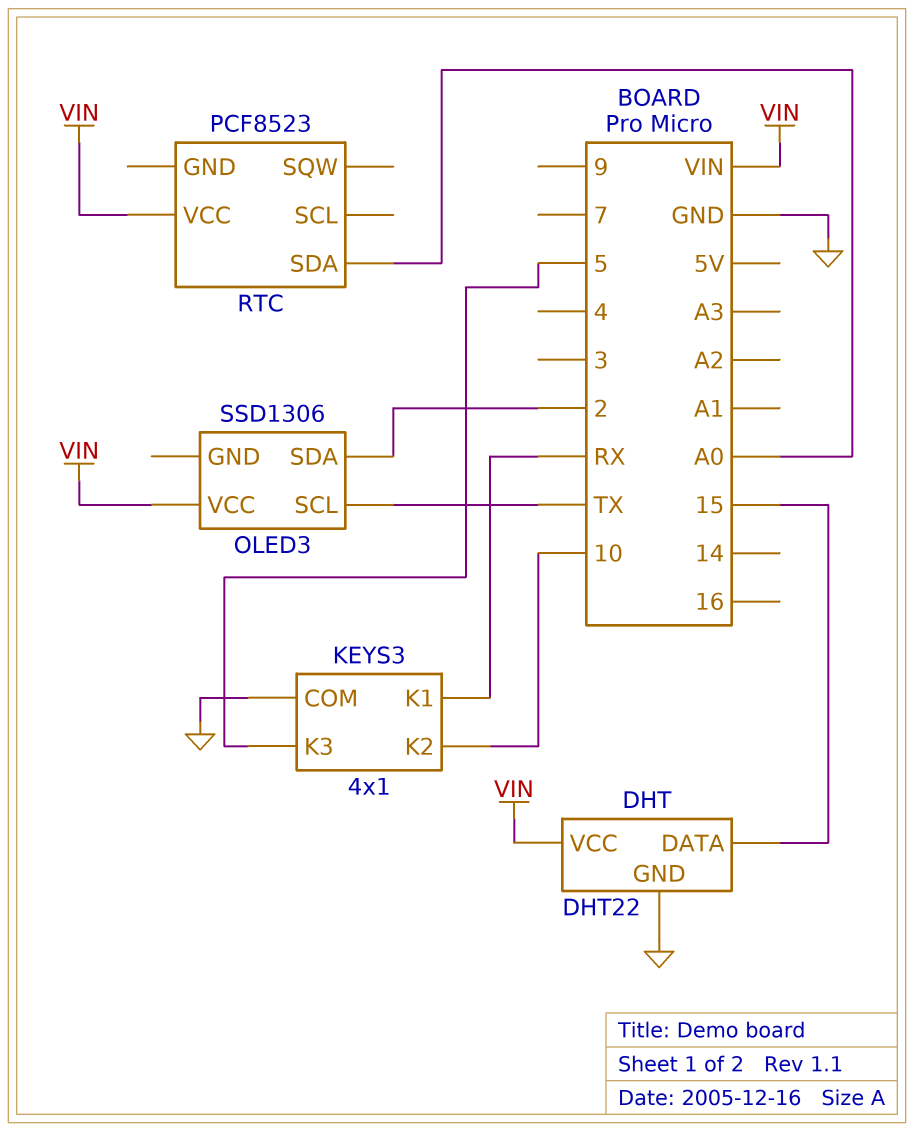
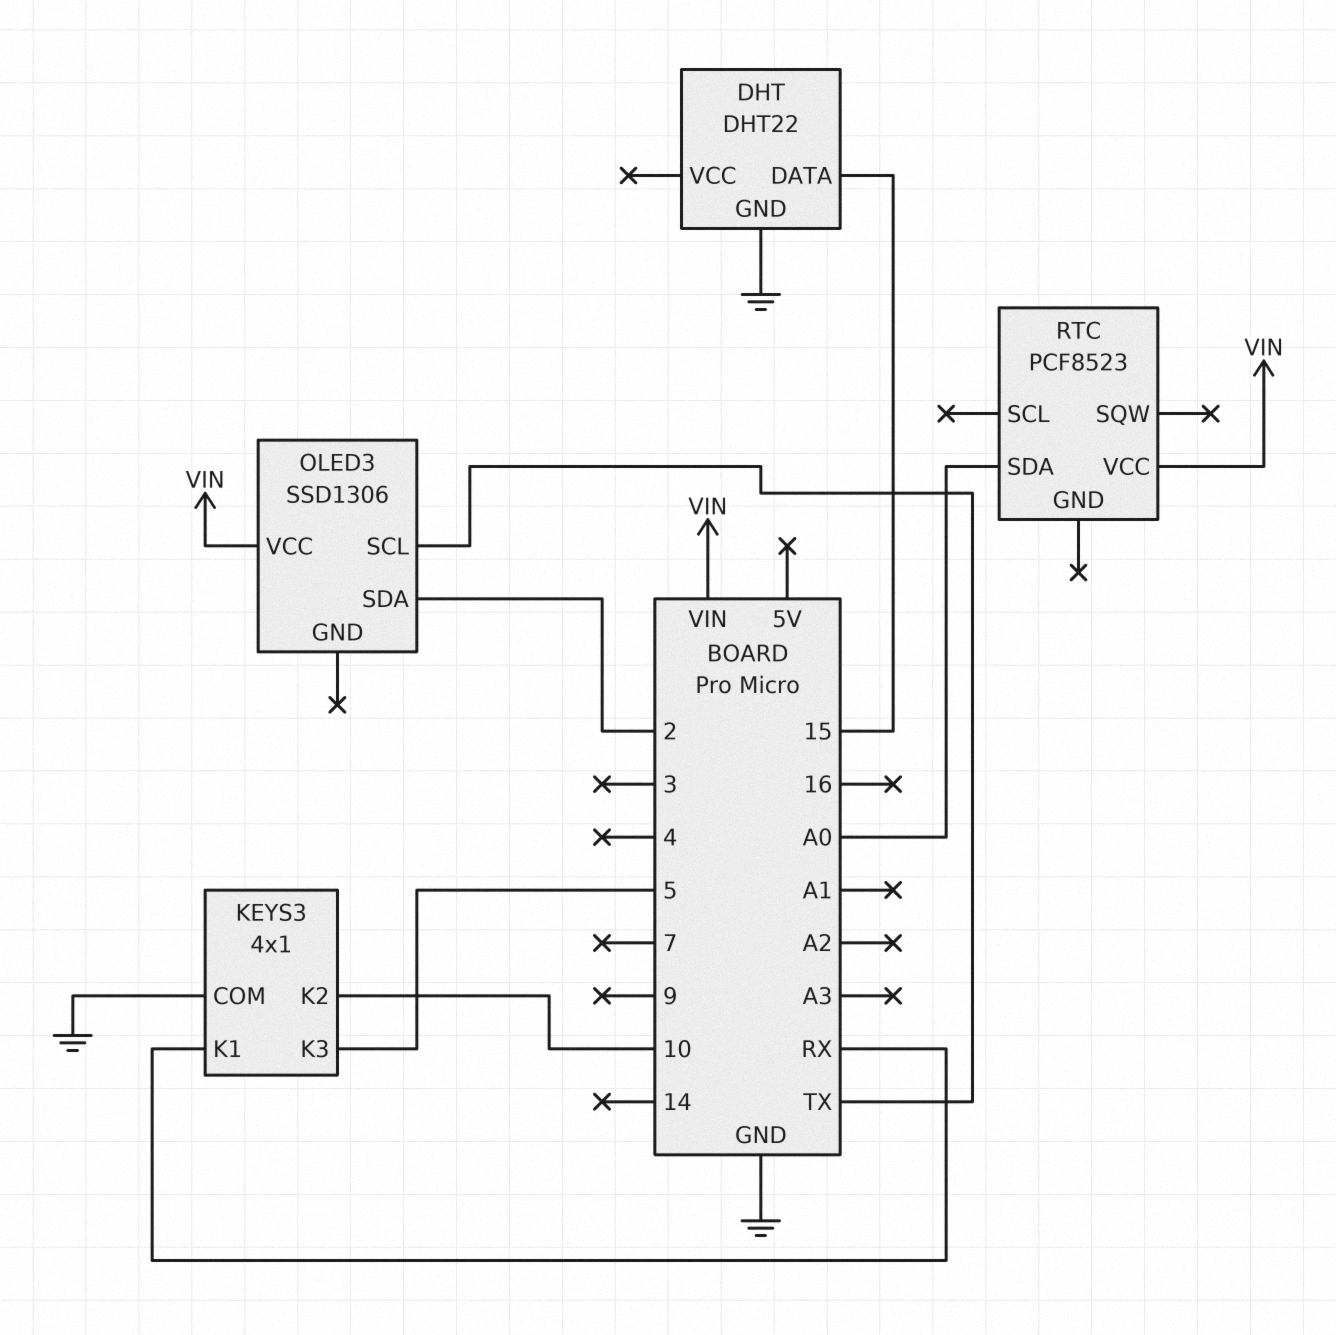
DHT pin VCC: VIN -> none

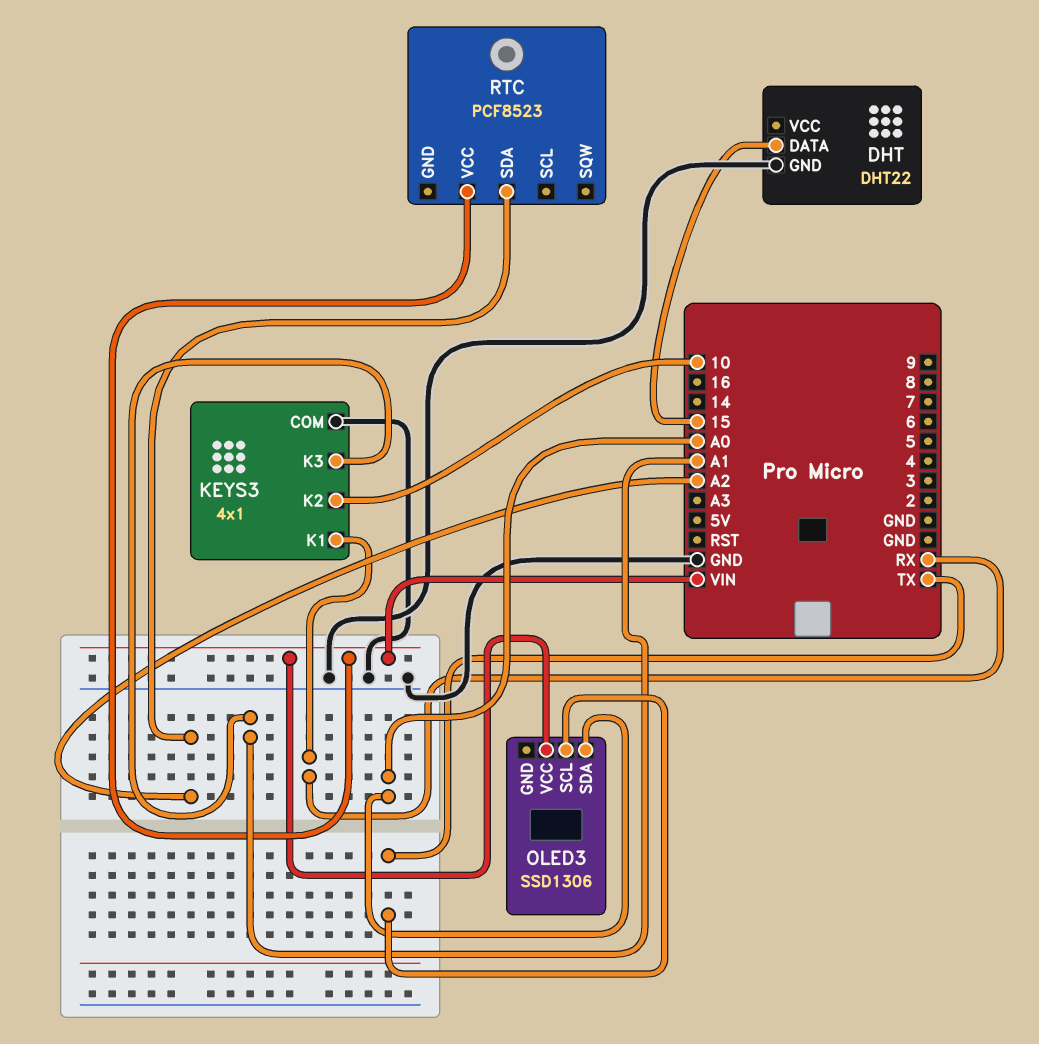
KEYS3 pin K3: 5 -> A1
OLED3 pin SDA: 2 -> A0
RTC pin SDA: A0 -> A2

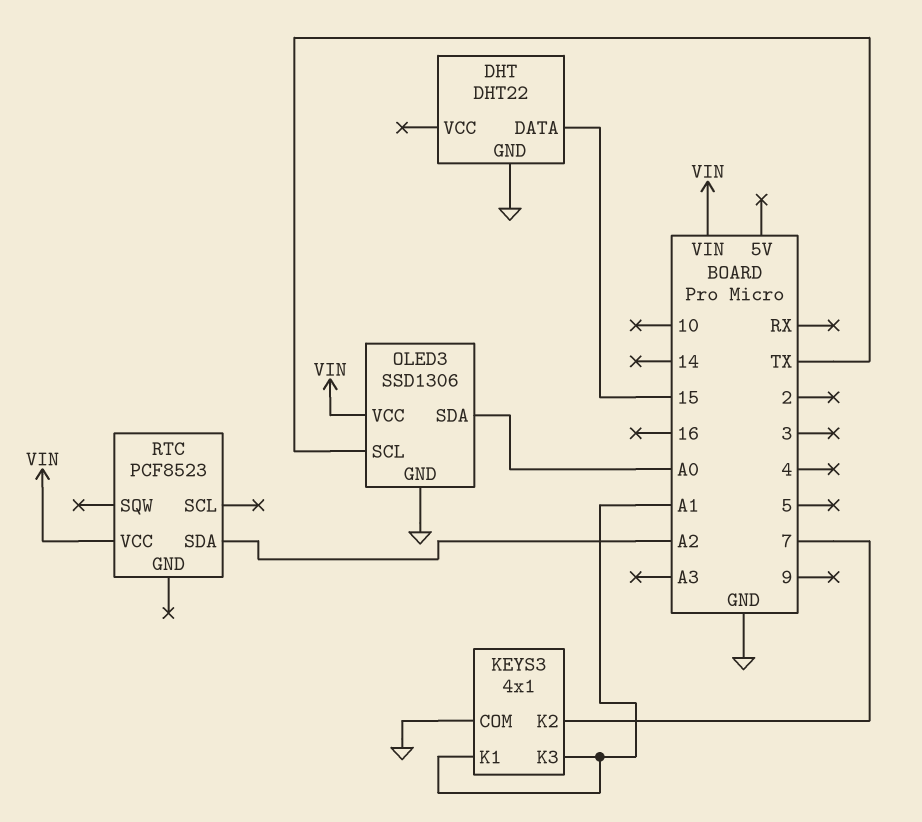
KEYS3 pin K1: RX -> A1
KEYS3 pin K2: 10 -> 7
OLED3 pin GND: none -> GND

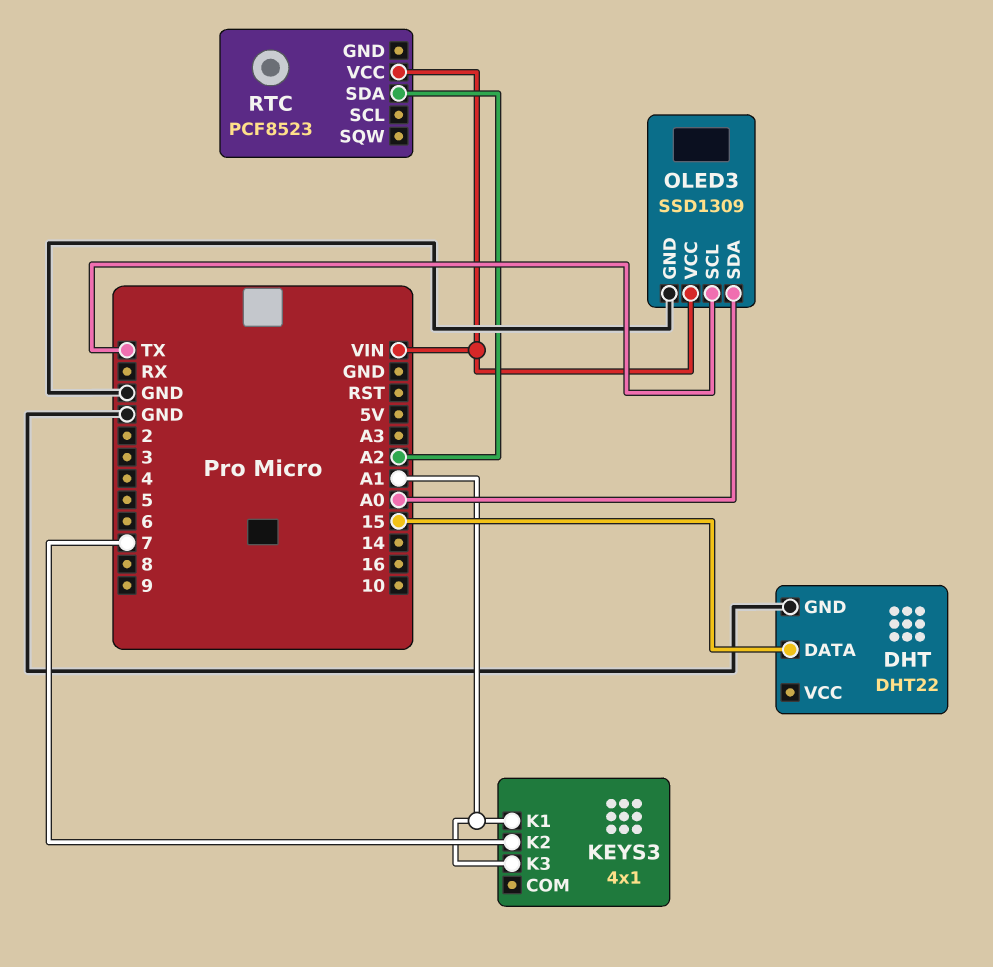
KEYS3 pin COM: GND -> none
OLED3: SSD1306 -> SSD1309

Exercise prompt -
Give the records again without a single change, and exclude the pictures.

Written response -
DHT pin VCC: VIN -> none

KEYS3 pin K3: 5 -> A1
OLED3 pin SDA: 2 -> A0
RTC pin SDA: A0 -> A2

KEYS3 pin K1: RX -> A1
KEYS3 pin K2: 10 -> 7
OLED3 pin GND: none -> GND

KEYS3 pin COM: GND -> none
OLED3: SSD1306 -> SSD1309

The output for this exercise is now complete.